Where a picture appears, leave it out, and transcribe all the lines below exactly.

▼

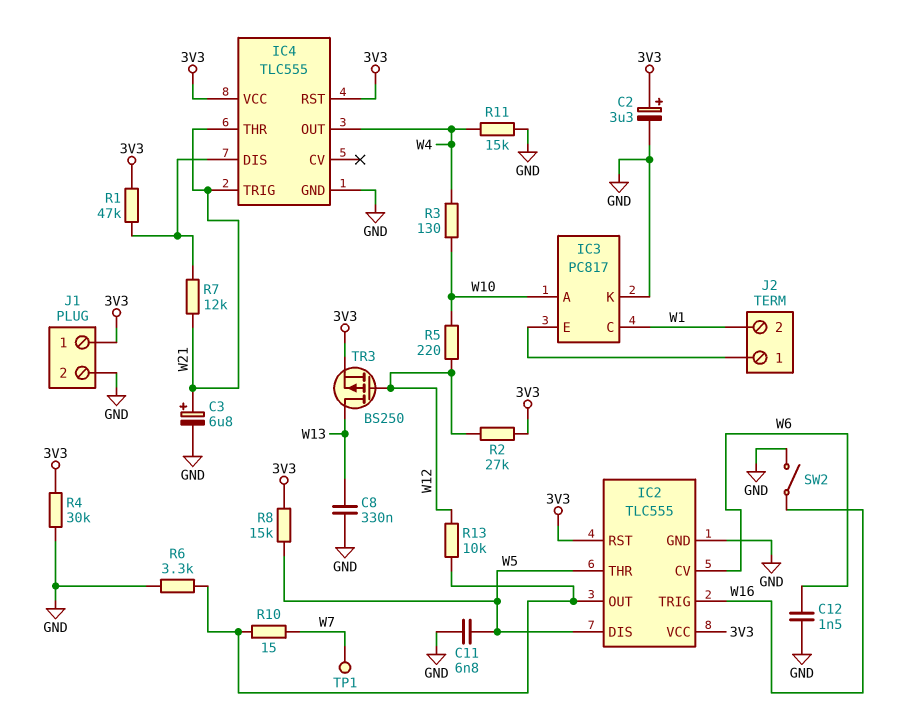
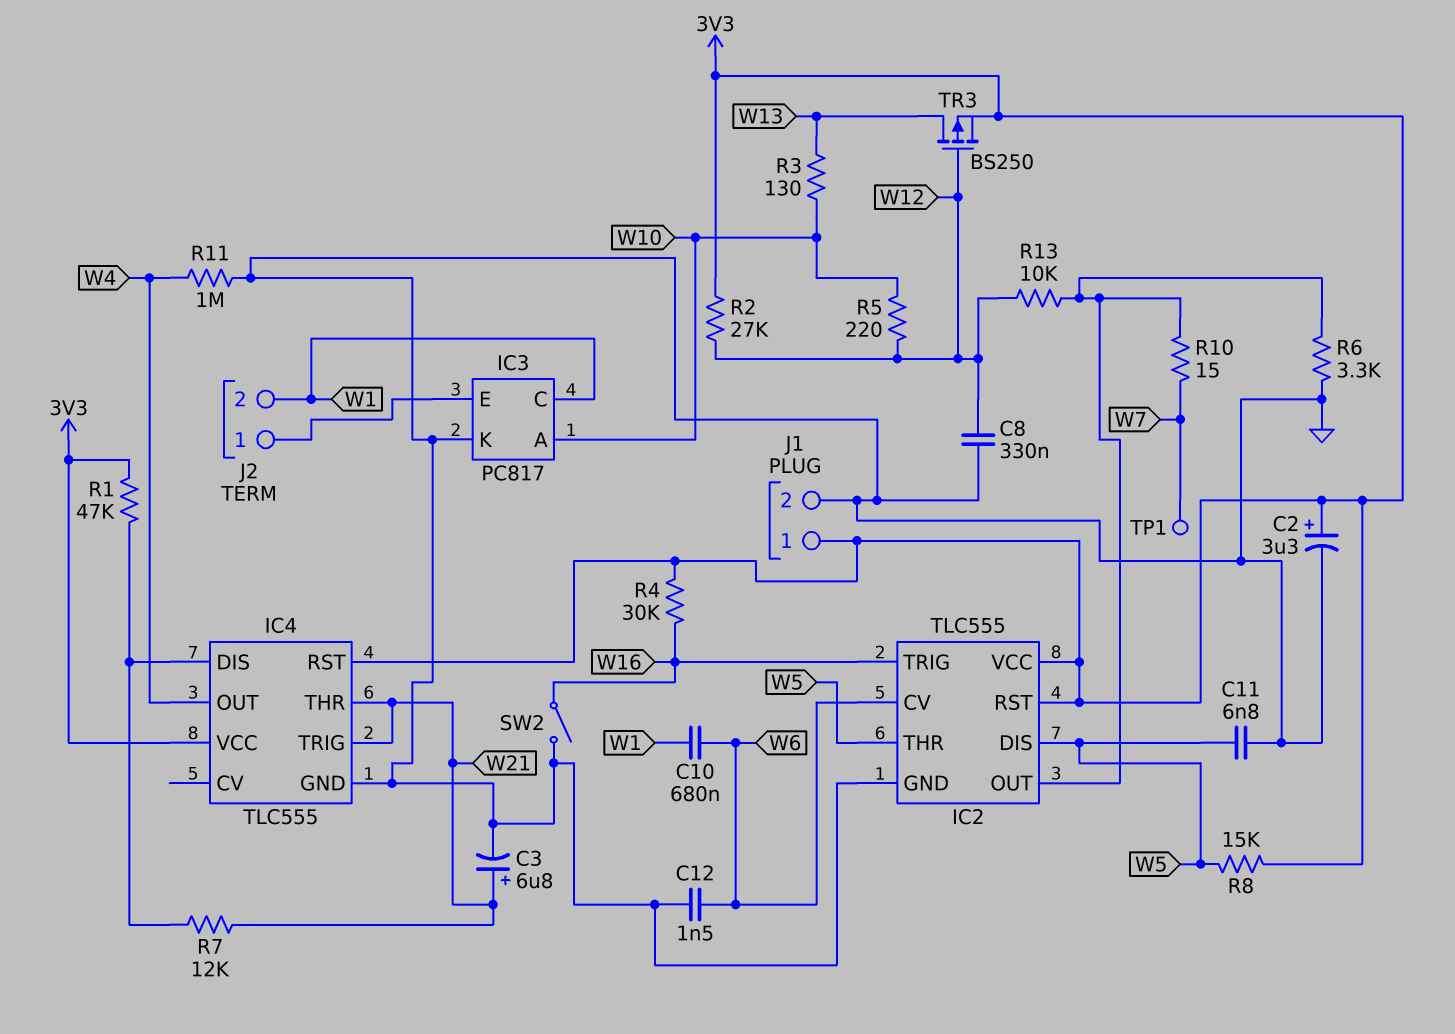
C8: 330nF (GND, W13) -> 330nF (GND, W12)
C10: none -> 680nF (W1, W6)
R3: 130 (W4, W10) -> 130 (W10, W13)
R4: 30k (3V3, GND) -> 30k (3V3, W16)
R11: 15k (GND, W4) -> 1M (GND, W4)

▲

### Exercise result:
C8: 330nF (GND, W13) -> 330nF (GND, W12)
C10: none -> 680nF (W1, W6)
R3: 130 (W4, W10) -> 130 (W10, W13)
R4: 30k (3V3, GND) -> 30k (3V3, W16)
R11: 15k (GND, W4) -> 1M (GND, W4)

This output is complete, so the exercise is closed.